[[ RECORDED INFORMATION open ]]

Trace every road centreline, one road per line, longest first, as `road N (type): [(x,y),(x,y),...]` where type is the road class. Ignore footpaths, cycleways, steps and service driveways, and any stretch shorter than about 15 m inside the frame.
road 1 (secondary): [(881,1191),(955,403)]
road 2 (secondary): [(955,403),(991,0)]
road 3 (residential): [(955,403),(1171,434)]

[[ RECORDED INFORMATION closed ]]

WHAT NEEDS TO BE DONE:
Reproduce the data shown above exactly.

RESPONSE:
Trace every road centreline, one road per line, longest first, as `road N (type): [(x,y),(x,y),...]` where type is the road class. Ignore footpaths, cycleways, steps and service driveways, and any stretch shorter than about 15 m inside the frame.
road 1 (secondary): [(881,1191),(955,403)]
road 2 (secondary): [(955,403),(991,0)]
road 3 (residential): [(955,403),(1171,434)]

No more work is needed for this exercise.